Could you reproduce, word for word, everything below from the line containing "SD3 pin CS: TX -> RX" down to the line containing "TOF pin VIN: 3V3 -> GND", with both of those lines included and no others?

* MATERIALS PROVIDED:
-- Opening Marker --
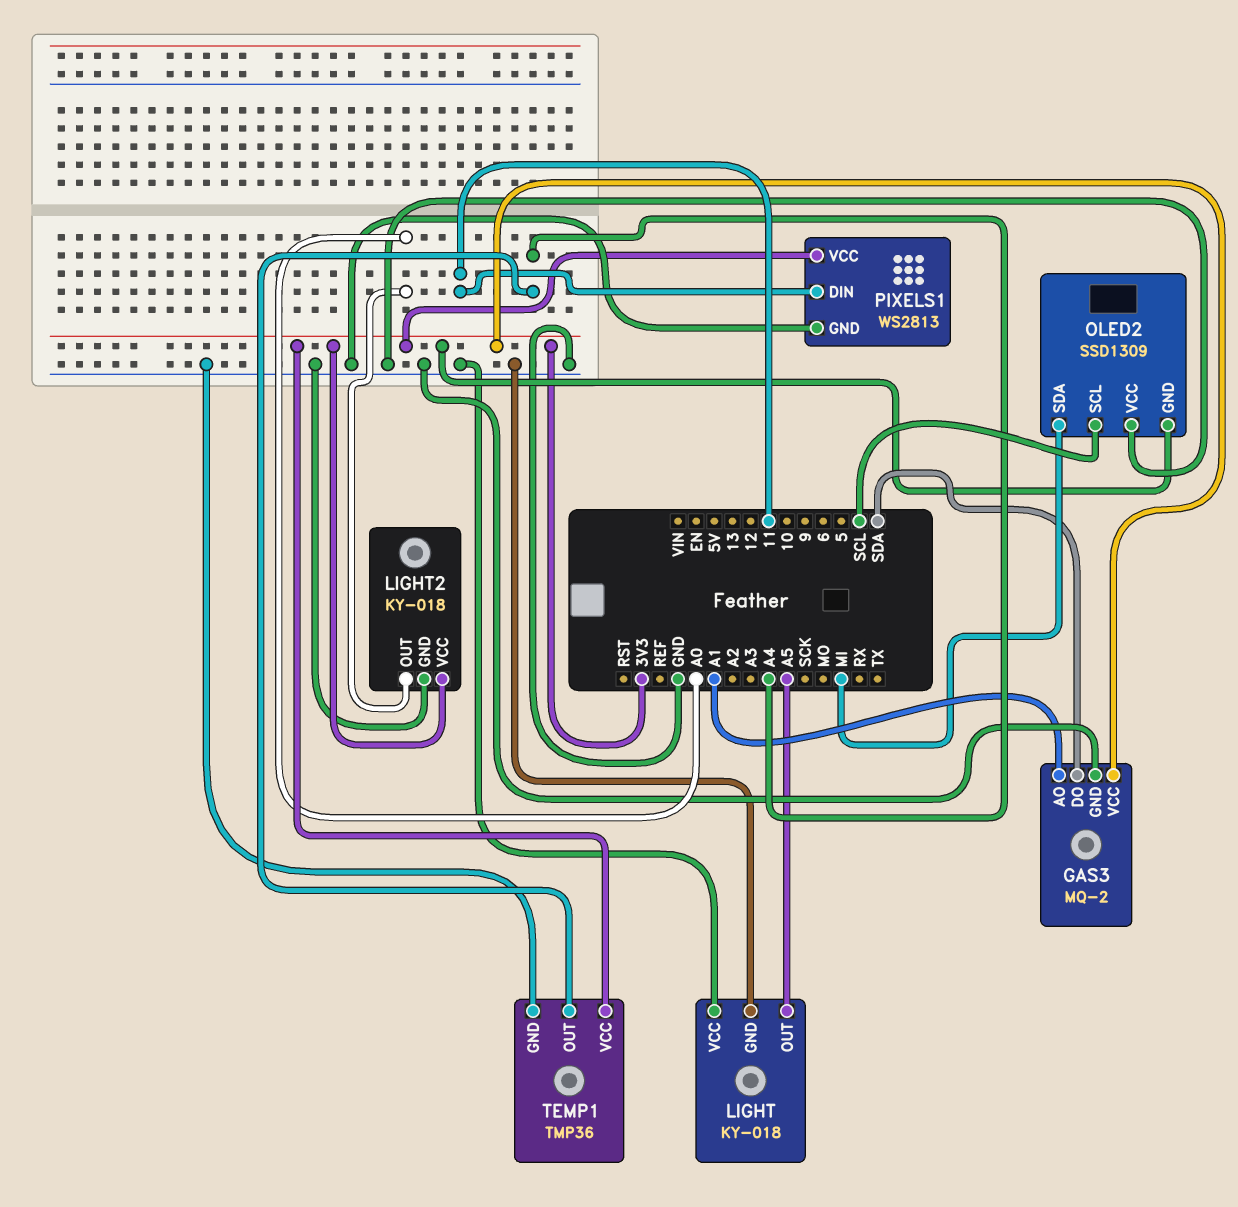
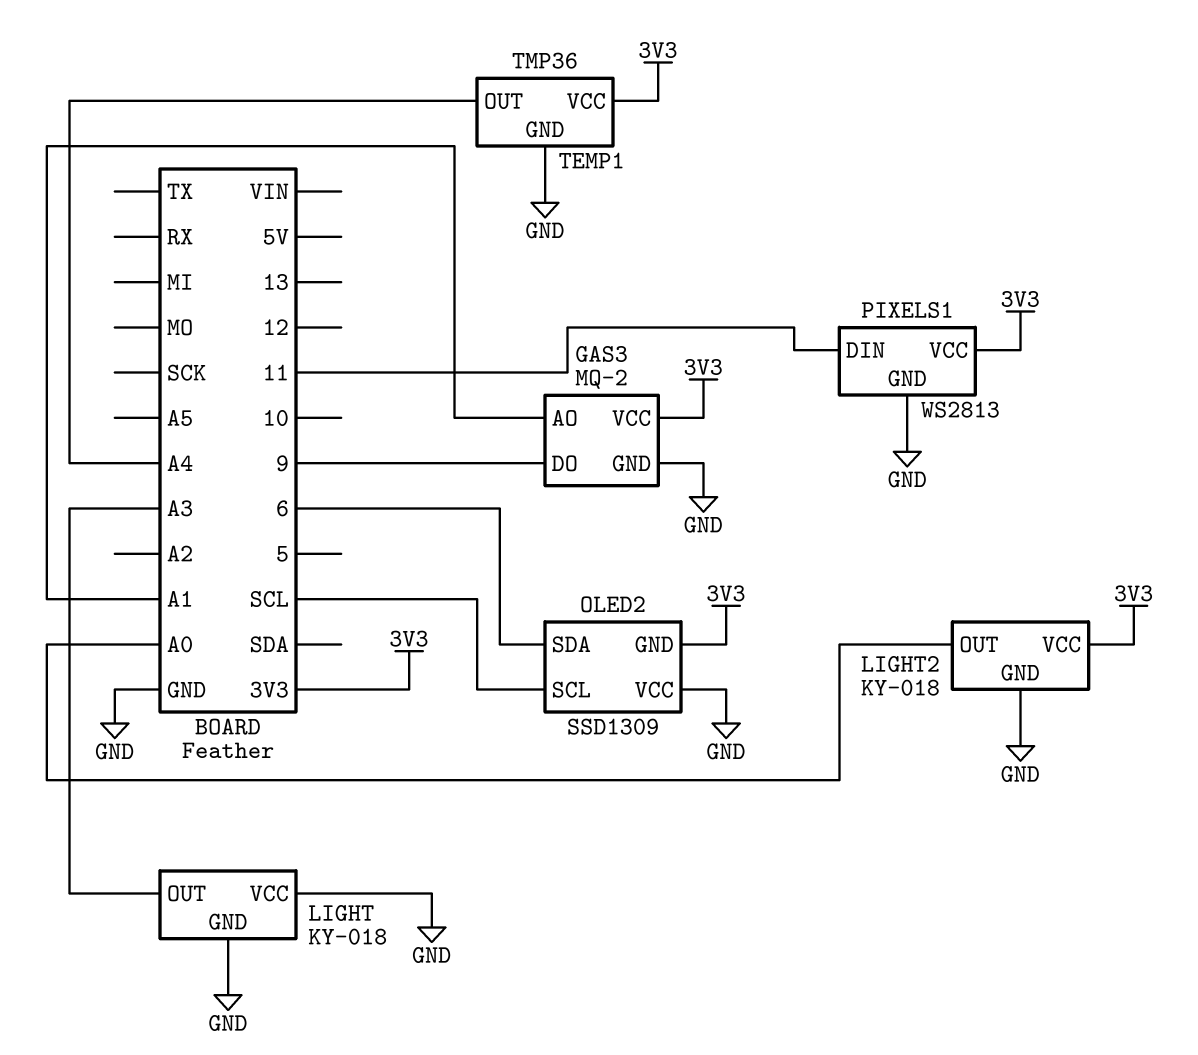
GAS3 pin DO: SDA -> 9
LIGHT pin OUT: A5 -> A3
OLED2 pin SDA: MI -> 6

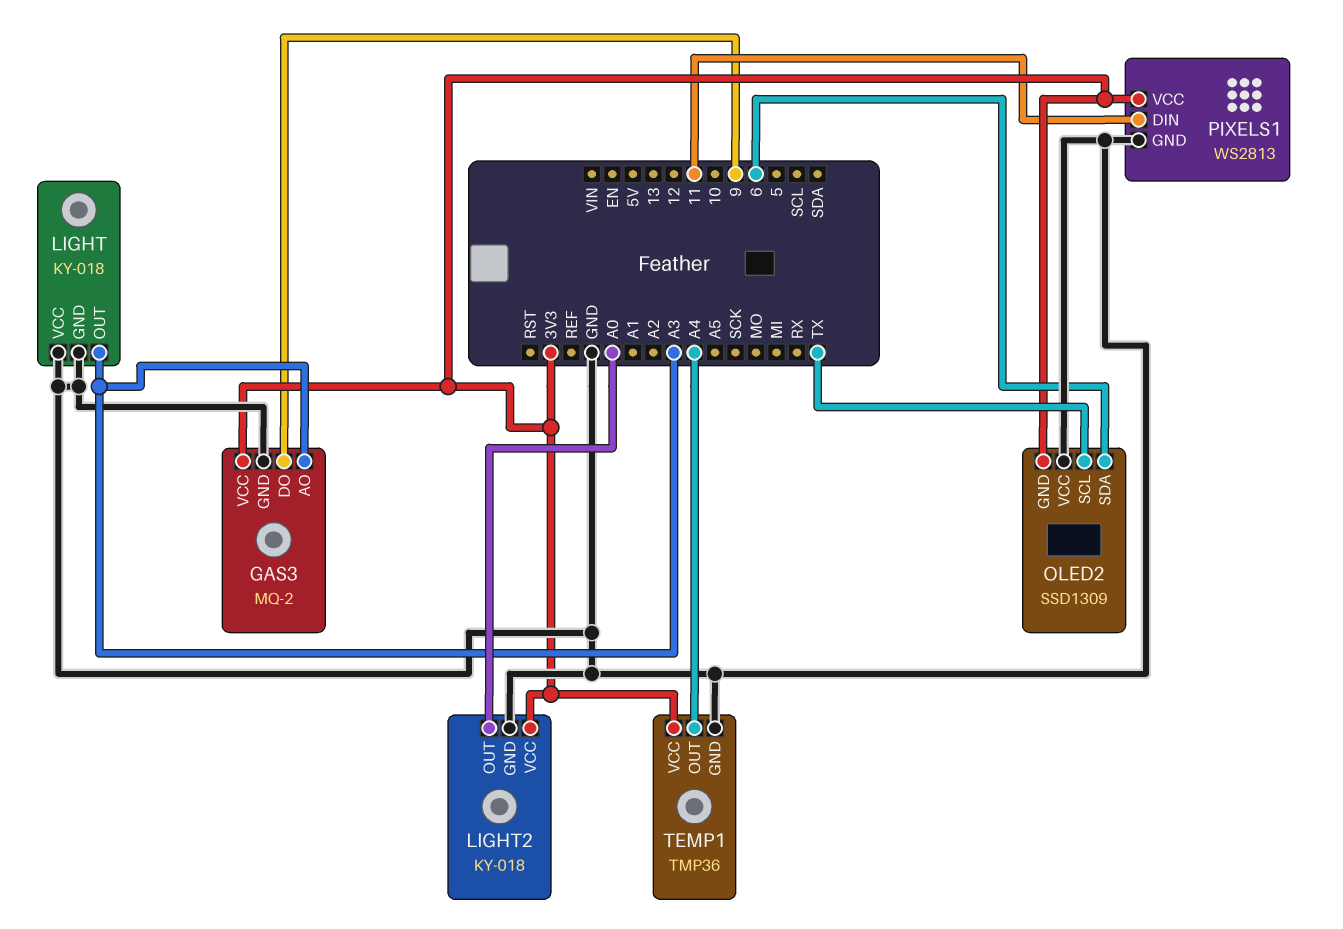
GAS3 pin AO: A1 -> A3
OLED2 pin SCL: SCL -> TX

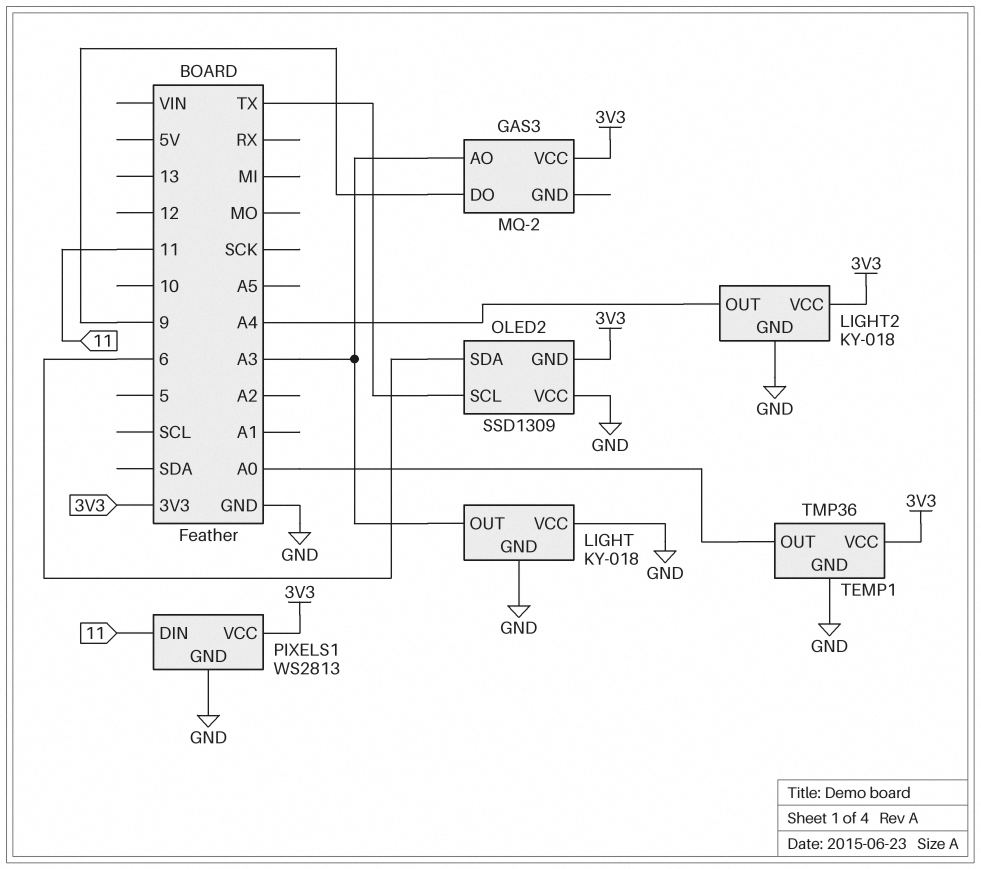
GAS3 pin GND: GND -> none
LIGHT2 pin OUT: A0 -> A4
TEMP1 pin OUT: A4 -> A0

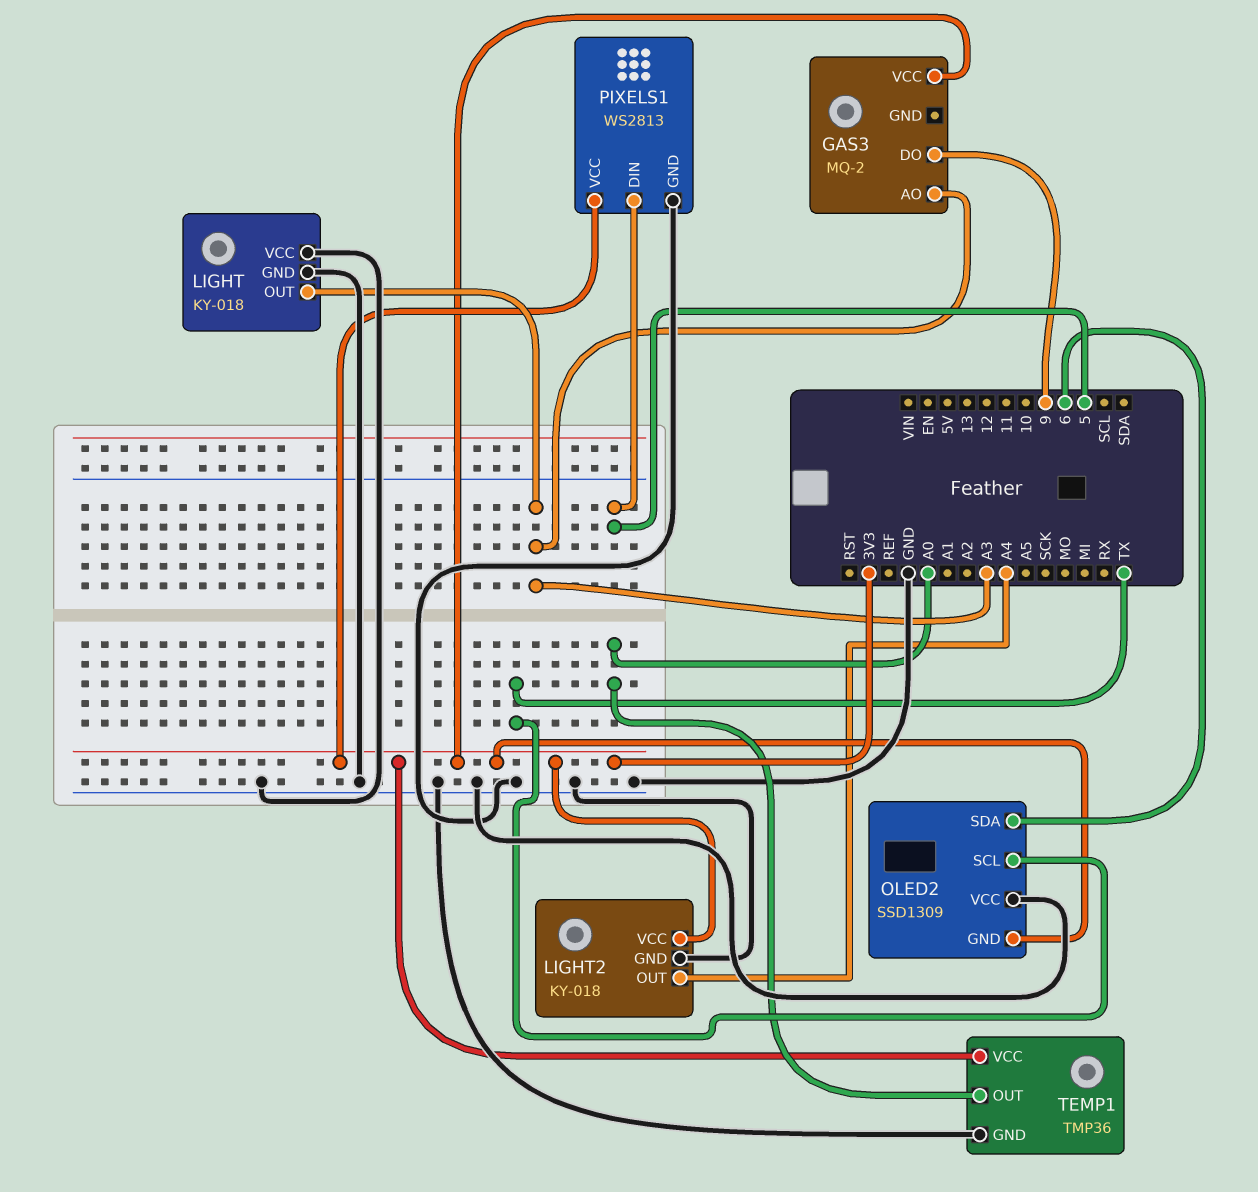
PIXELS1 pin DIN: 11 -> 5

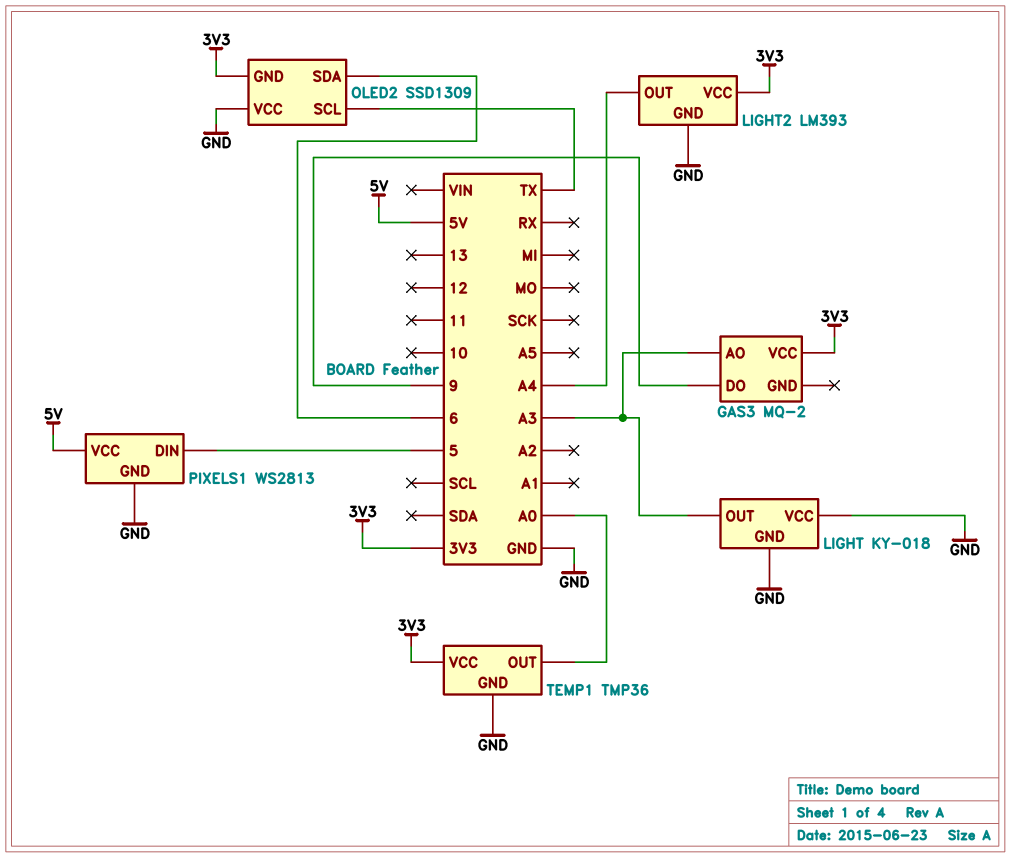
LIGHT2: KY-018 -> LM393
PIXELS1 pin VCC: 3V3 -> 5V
-- Closing Marker --
-- Opening Marker --
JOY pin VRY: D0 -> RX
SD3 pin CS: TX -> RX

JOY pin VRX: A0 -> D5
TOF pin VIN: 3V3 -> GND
-- Closing Marker --
* WRITTEN SOLUTION:
SD3 pin CS: TX -> RX

JOY pin VRX: A0 -> D5
TOF pin VIN: 3V3 -> GND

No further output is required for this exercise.